Top of DATA SHOWN

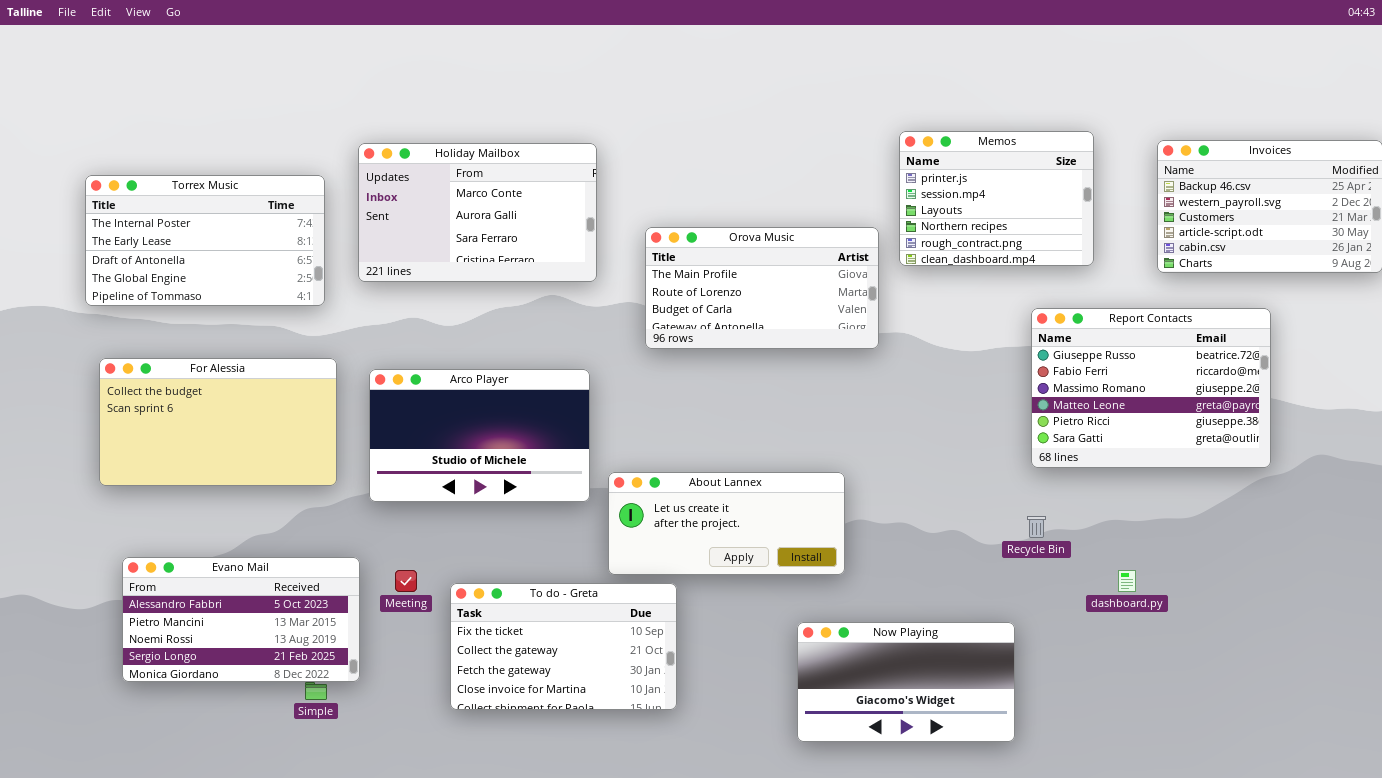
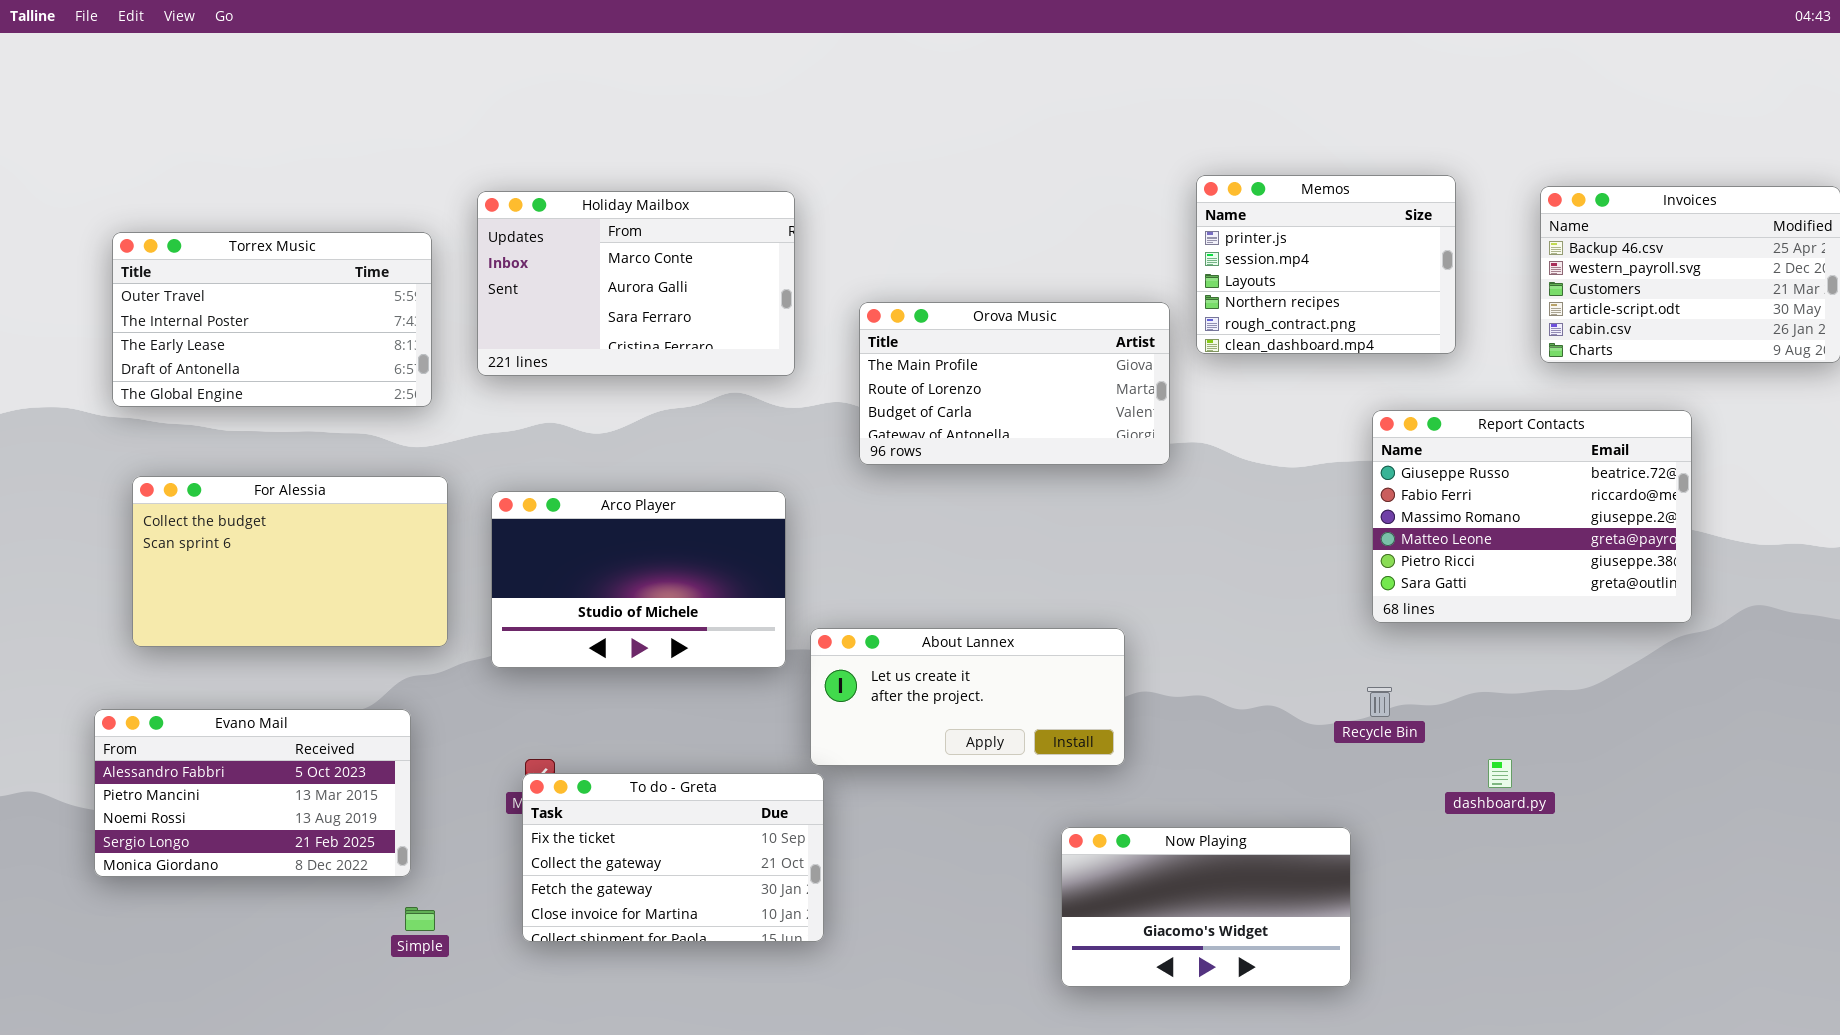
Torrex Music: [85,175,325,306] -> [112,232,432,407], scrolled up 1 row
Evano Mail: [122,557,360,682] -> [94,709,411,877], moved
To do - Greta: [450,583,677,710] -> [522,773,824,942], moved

Bottom of DATA SHOWN
Top of DATA SHOWN

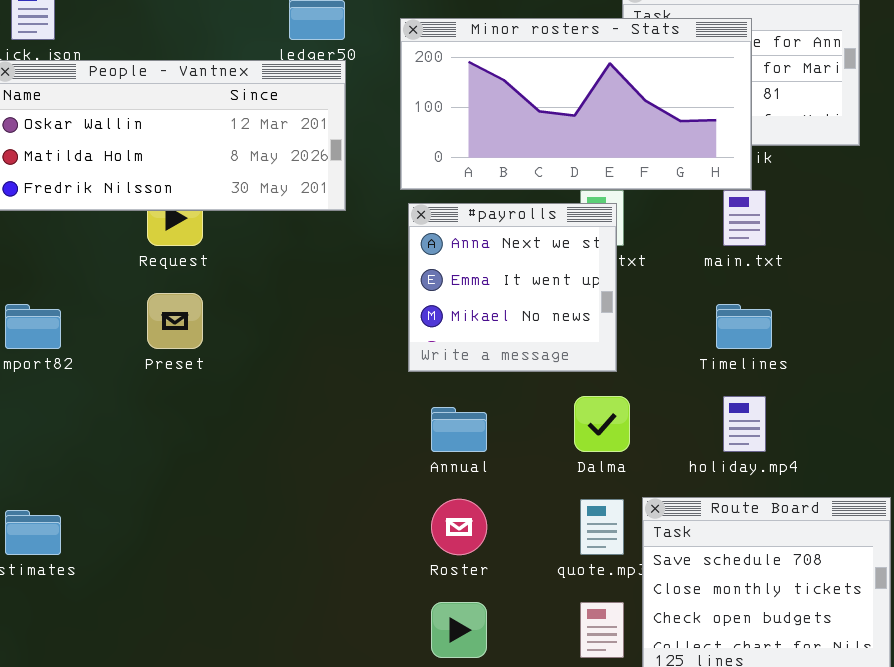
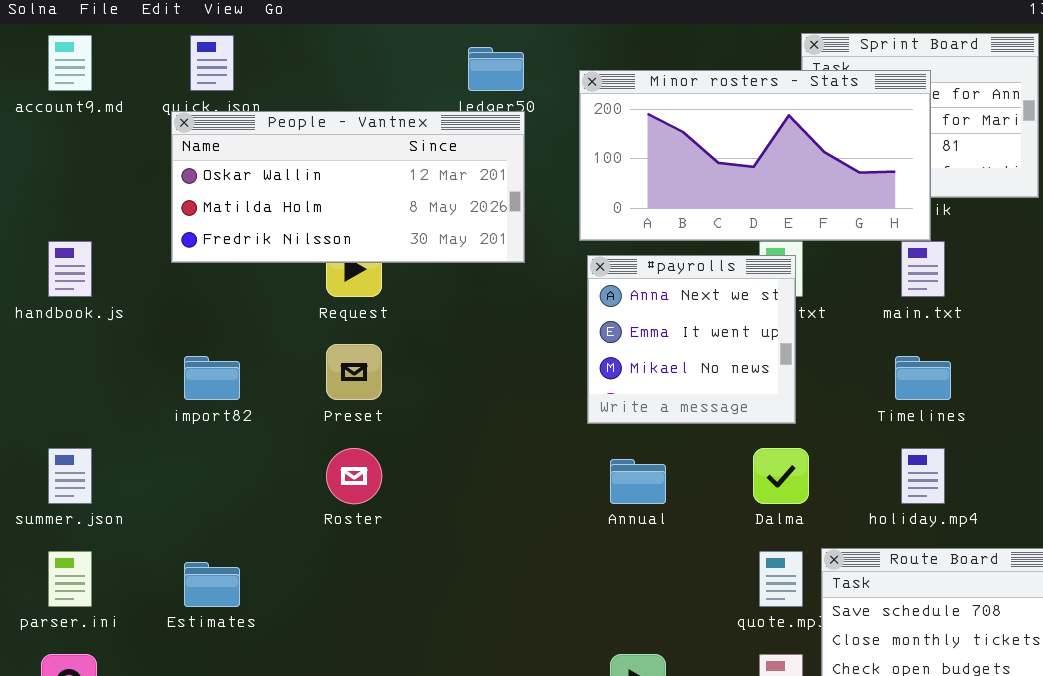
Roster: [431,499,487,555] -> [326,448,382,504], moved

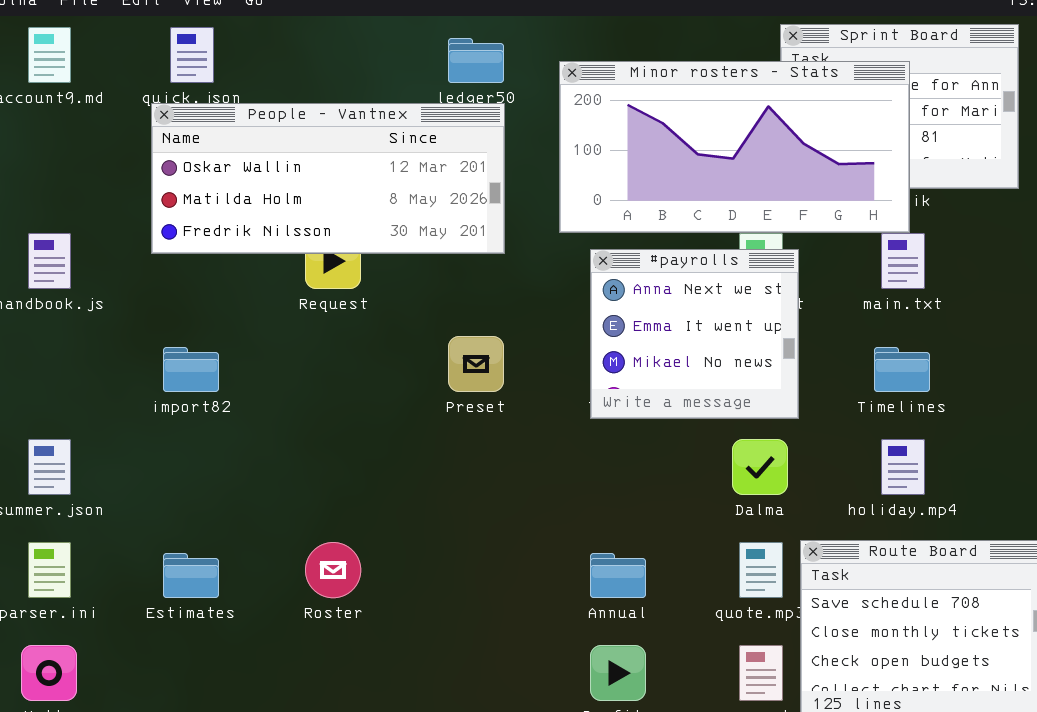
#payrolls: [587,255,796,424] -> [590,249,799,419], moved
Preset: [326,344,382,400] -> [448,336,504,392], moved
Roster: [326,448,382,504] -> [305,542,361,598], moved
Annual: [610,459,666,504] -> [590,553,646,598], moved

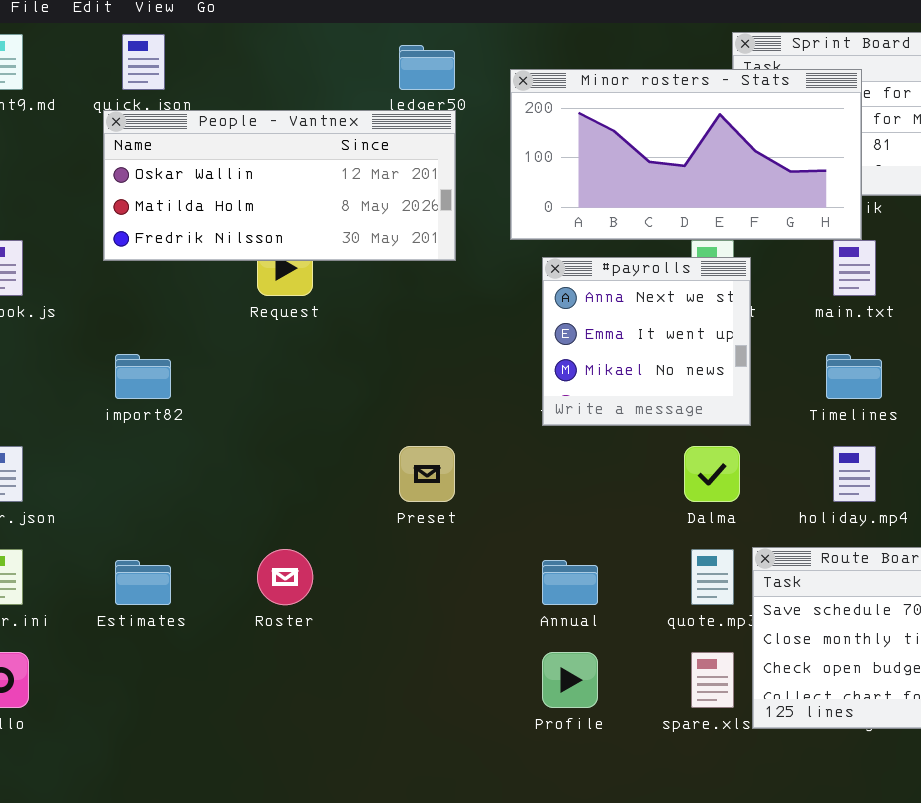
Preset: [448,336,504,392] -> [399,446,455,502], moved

Bottom of DATA SHOWN

AIM OF THE EXERCISE:
Would you copy the lines above exactly, starting with the one that has "#payrolls: [587,255,796,424] ->" and ending with the one that has "Preset: [448,336,504,392] ->", both included, without the pictures?

TASK RESULT:
#payrolls: [587,255,796,424] -> [590,249,799,419], moved
Preset: [326,344,382,400] -> [448,336,504,392], moved
Roster: [326,448,382,504] -> [305,542,361,598], moved
Annual: [610,459,666,504] -> [590,553,646,598], moved

Preset: [448,336,504,392] -> [399,446,455,502], moved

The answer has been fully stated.